Dataset records »

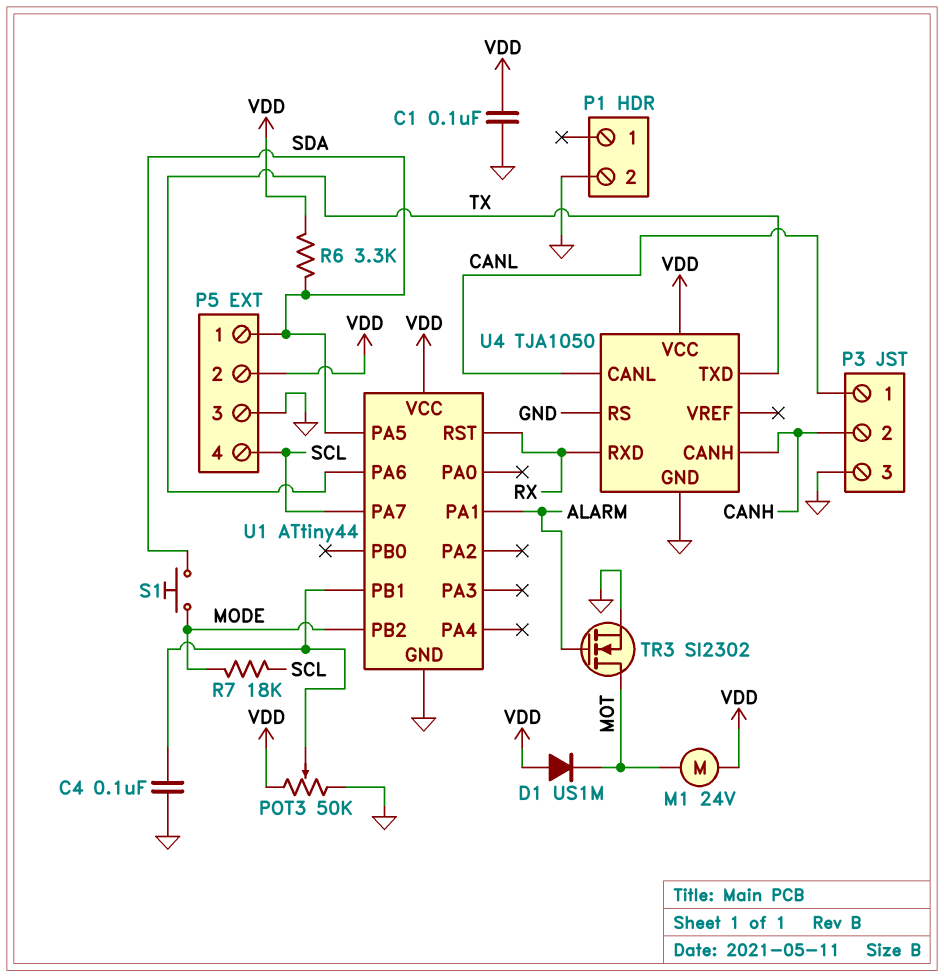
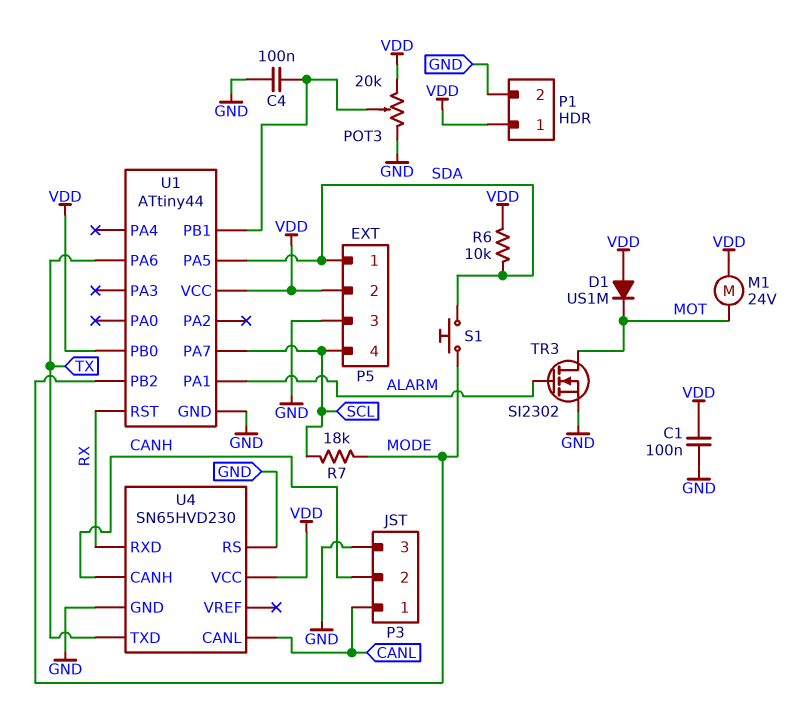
P1 pin 1: none -> VDD
POT3: 50k (GND, VDD, wiper U1/PB1) -> 20k (GND, VDD, wiper U1/PB1)
R6: 3.3k (SDA, VDD) -> 10k (SDA, VDD)
U1 pin PB0: none -> VDD
U4: TJA1050 -> SN65HVD230

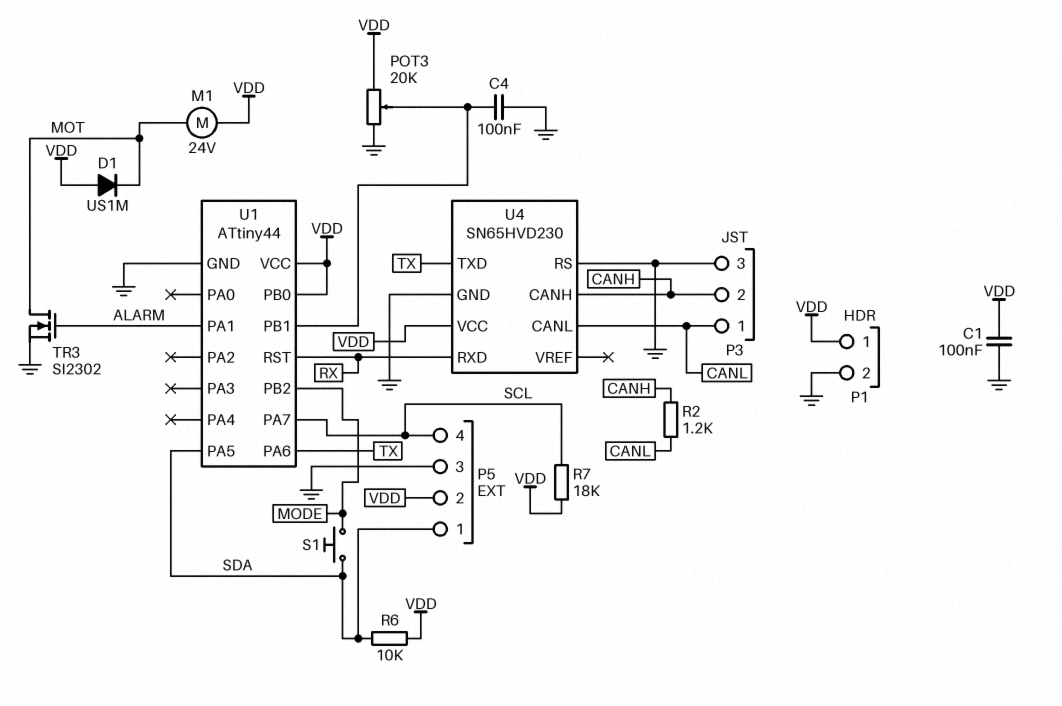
R2: none -> 1.2k (CANH, CANL)
R7: 18k (MODE, SCL) -> 18k (SCL, VDD)

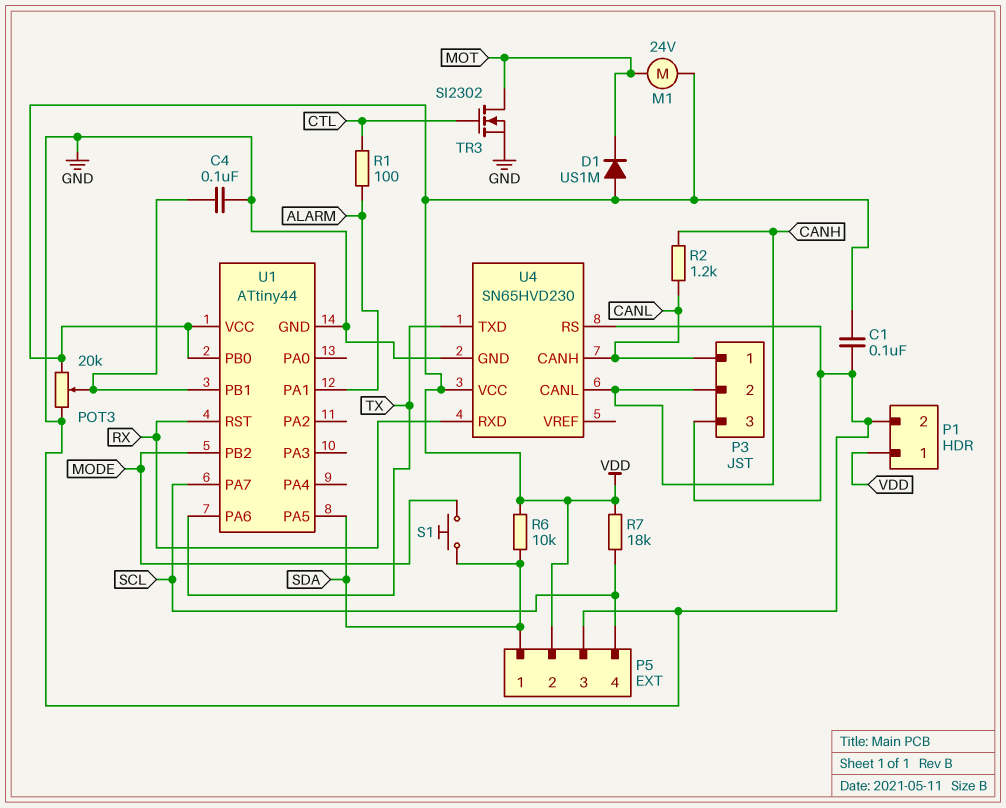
R1: none -> 100 (ALARM, CTL)
TR3: NMOS SI2302 (G ALARM, D MOT, S GND) -> NMOS SI2302 (G CTL, D MOT, S GND)
U4 pin CANH: CANH -> CANL
U4 pin CANL: CANL -> CANH

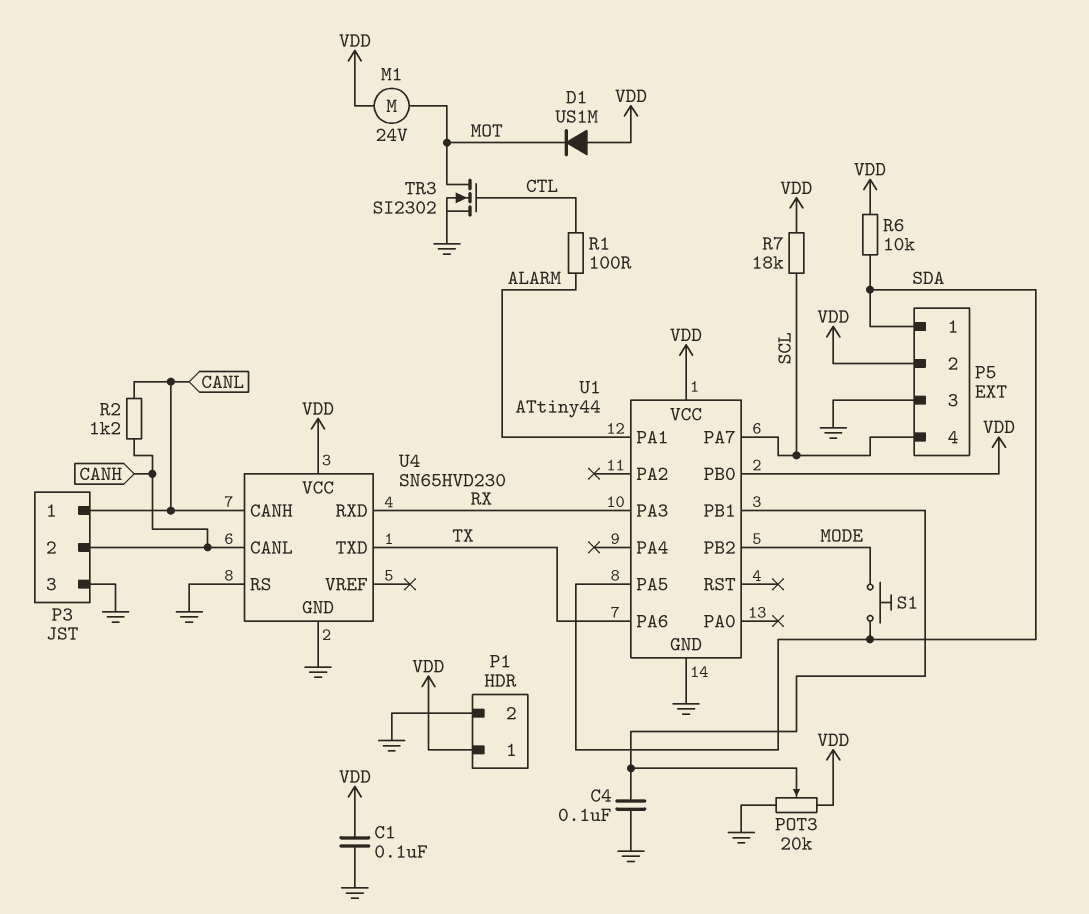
U1 pin PA3: none -> RX
U1 pin RST: RX -> none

Assignment » Go through the entries and copy every line with "CANH".

Exercise solution »
R2: none -> 1.2k (CANH, CANL)
U4 pin CANH: CANH -> CANL
U4 pin CANL: CANL -> CANH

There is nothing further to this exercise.